» Stored items
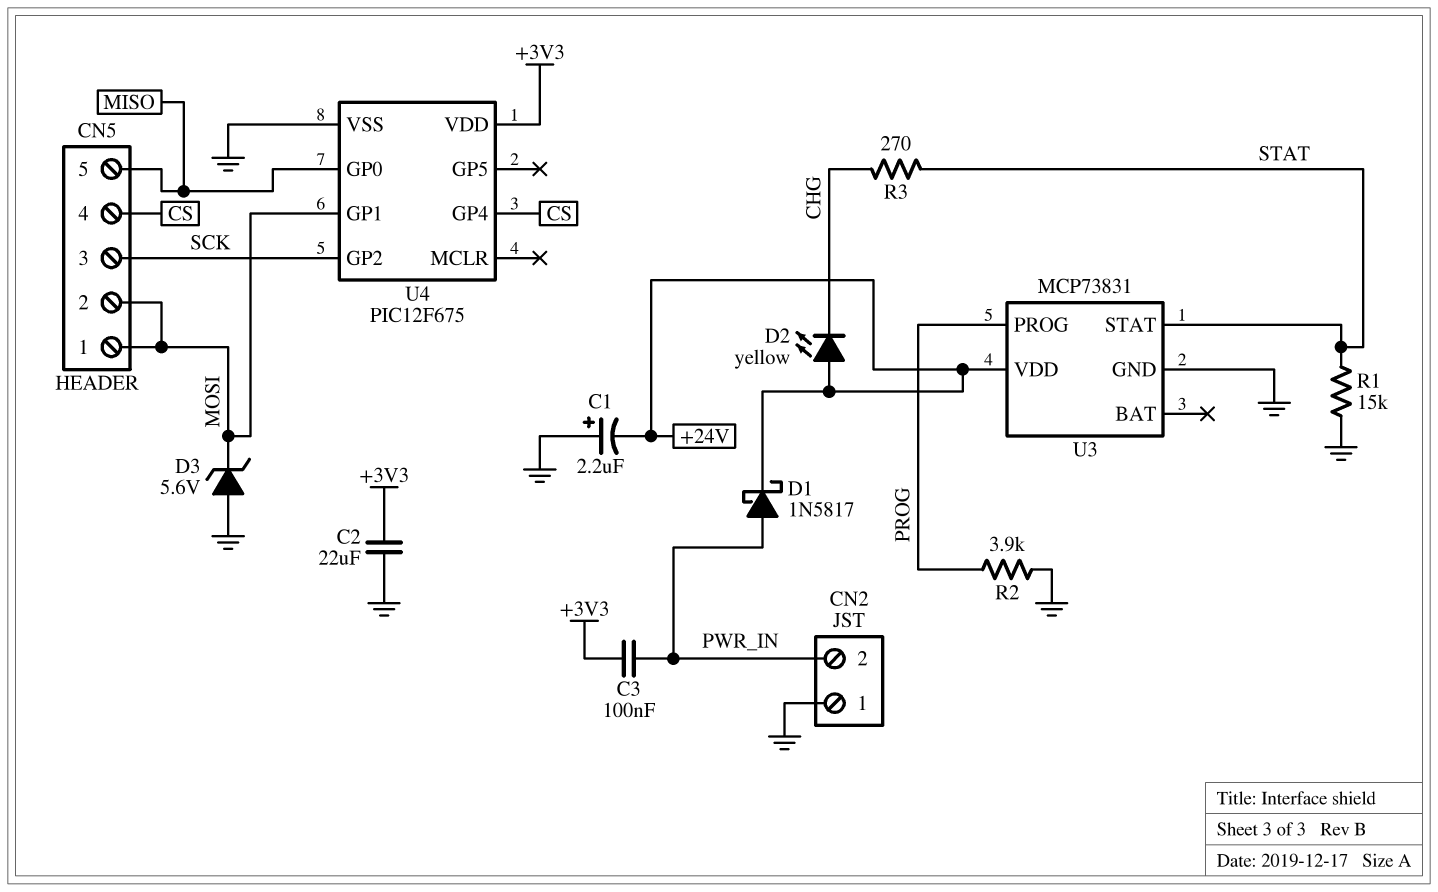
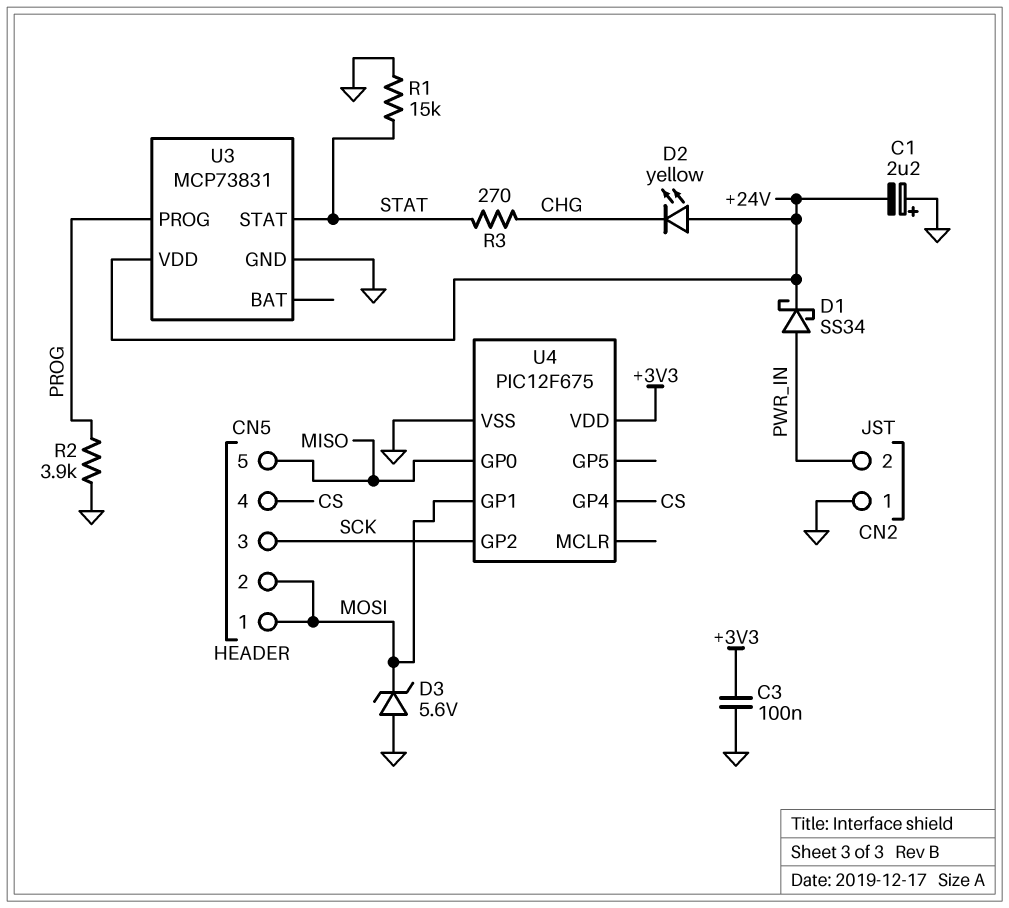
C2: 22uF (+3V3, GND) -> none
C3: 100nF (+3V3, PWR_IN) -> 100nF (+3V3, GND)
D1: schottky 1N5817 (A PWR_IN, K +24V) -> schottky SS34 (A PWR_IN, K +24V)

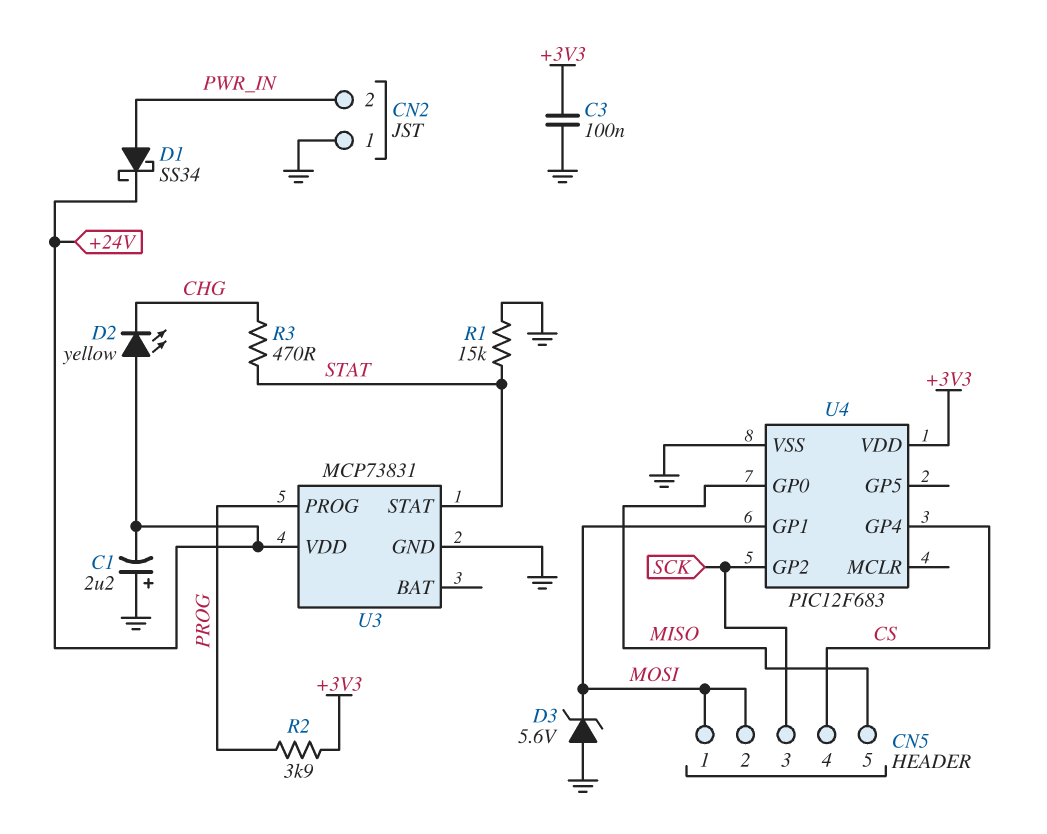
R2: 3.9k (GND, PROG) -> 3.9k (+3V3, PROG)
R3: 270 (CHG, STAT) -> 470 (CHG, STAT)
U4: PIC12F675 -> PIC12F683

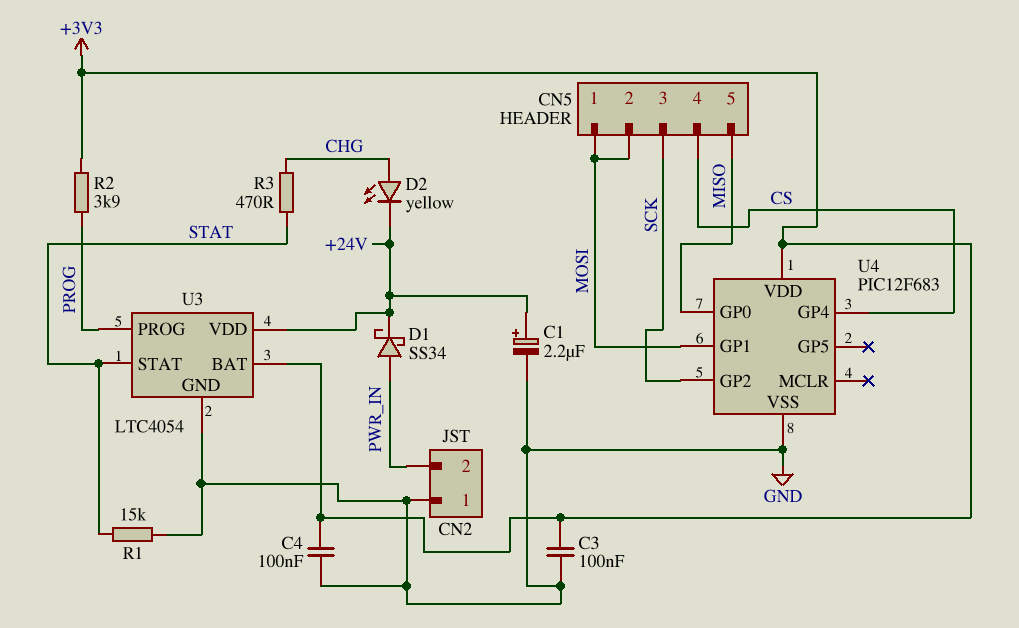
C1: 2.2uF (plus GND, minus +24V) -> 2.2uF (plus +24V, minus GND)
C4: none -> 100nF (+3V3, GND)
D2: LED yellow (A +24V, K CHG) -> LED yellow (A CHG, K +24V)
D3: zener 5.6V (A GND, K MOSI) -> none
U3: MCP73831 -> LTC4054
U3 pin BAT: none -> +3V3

==

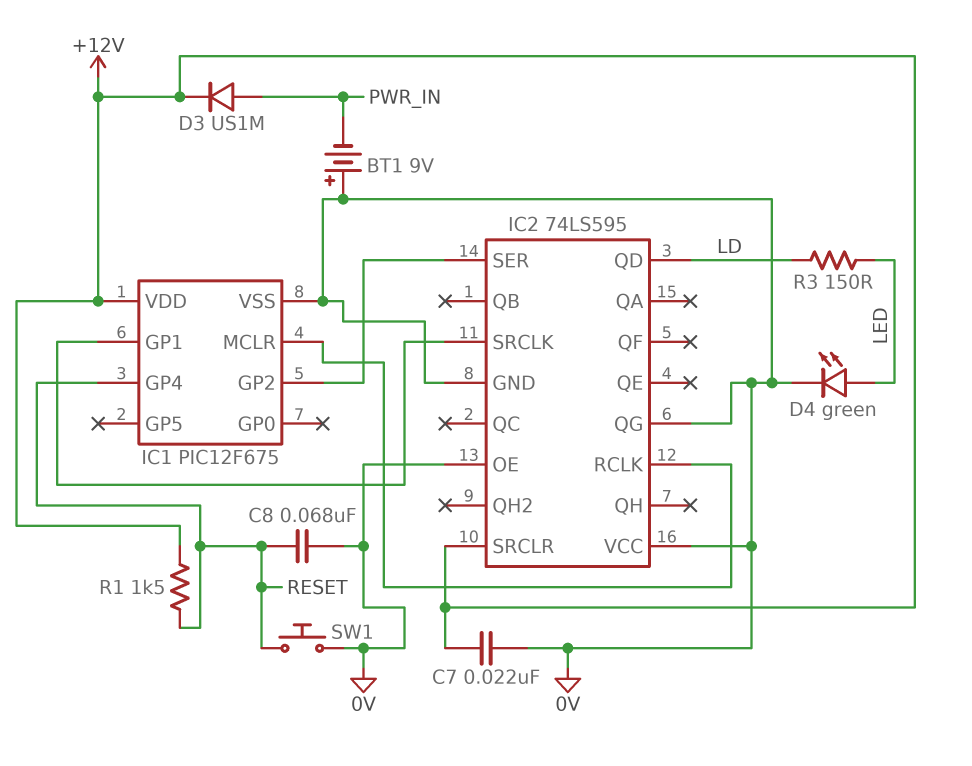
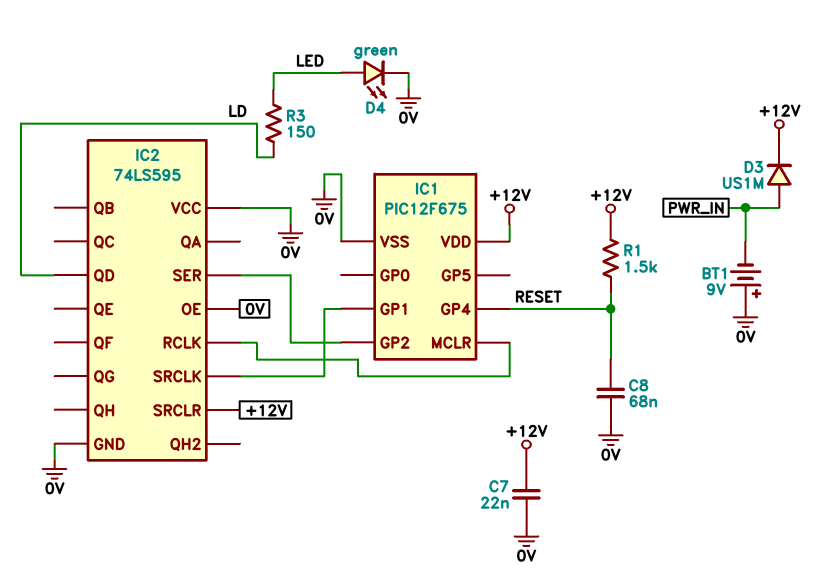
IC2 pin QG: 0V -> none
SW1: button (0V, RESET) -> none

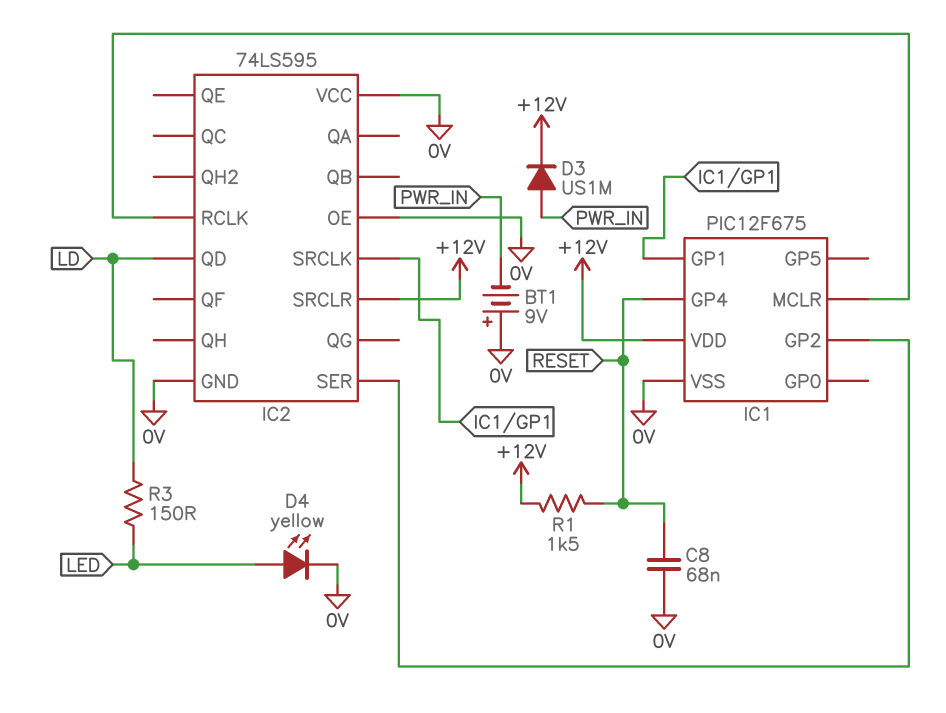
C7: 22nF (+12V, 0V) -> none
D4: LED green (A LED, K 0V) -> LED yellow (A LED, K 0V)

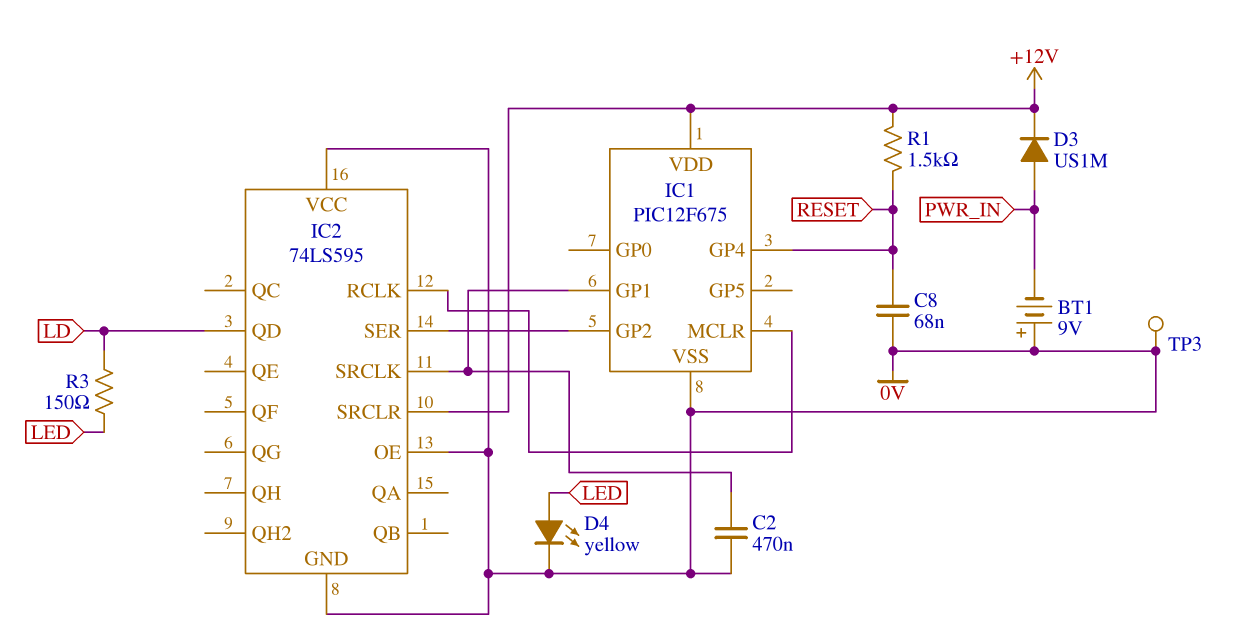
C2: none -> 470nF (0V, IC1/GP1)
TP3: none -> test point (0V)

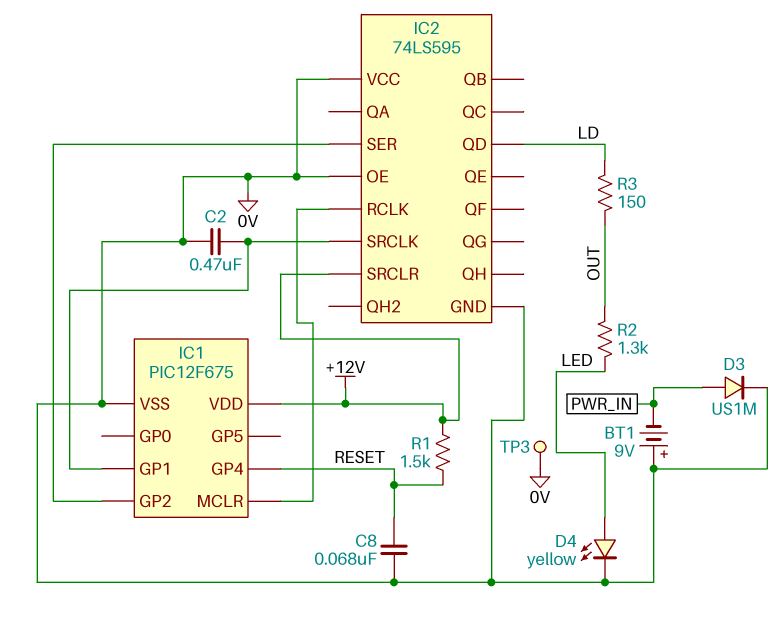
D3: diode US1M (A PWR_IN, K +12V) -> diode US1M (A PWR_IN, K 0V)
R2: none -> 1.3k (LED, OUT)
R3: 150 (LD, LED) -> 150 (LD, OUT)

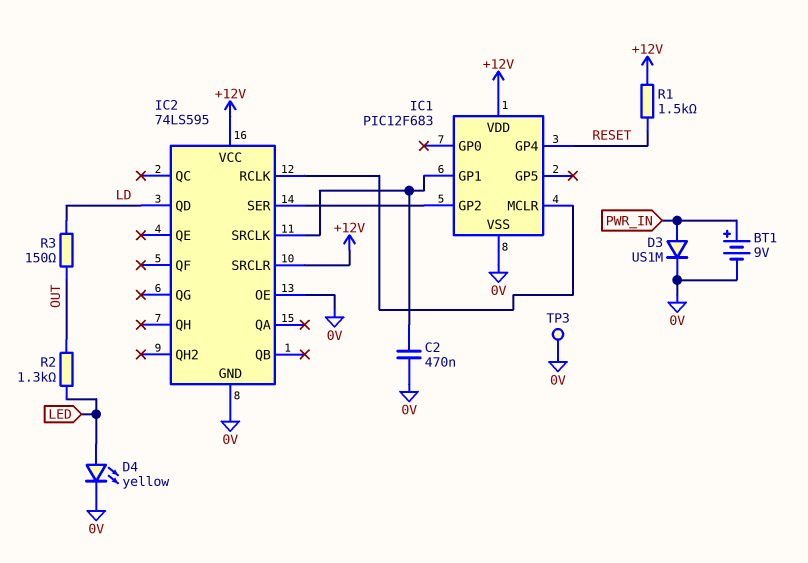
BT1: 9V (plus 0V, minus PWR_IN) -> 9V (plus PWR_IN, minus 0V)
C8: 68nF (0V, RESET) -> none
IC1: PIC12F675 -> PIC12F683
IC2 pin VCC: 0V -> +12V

» About this task
Here the job is to copy the stretch of records from the line containing "C2: none -> 470nF (0V, IC1/GP1)" through the line containing "IC2 pin VCC: 0V -> +12V", word for word. Leave every picture out.

» Task response
C2: none -> 470nF (0V, IC1/GP1)
TP3: none -> test point (0V)

D3: diode US1M (A PWR_IN, K +12V) -> diode US1M (A PWR_IN, K 0V)
R2: none -> 1.3k (LED, OUT)
R3: 150 (LD, LED) -> 150 (LD, OUT)

BT1: 9V (plus 0V, minus PWR_IN) -> 9V (plus PWR_IN, minus 0V)
C8: 68nF (0V, RESET) -> none
IC1: PIC12F675 -> PIC12F683
IC2 pin VCC: 0V -> +12V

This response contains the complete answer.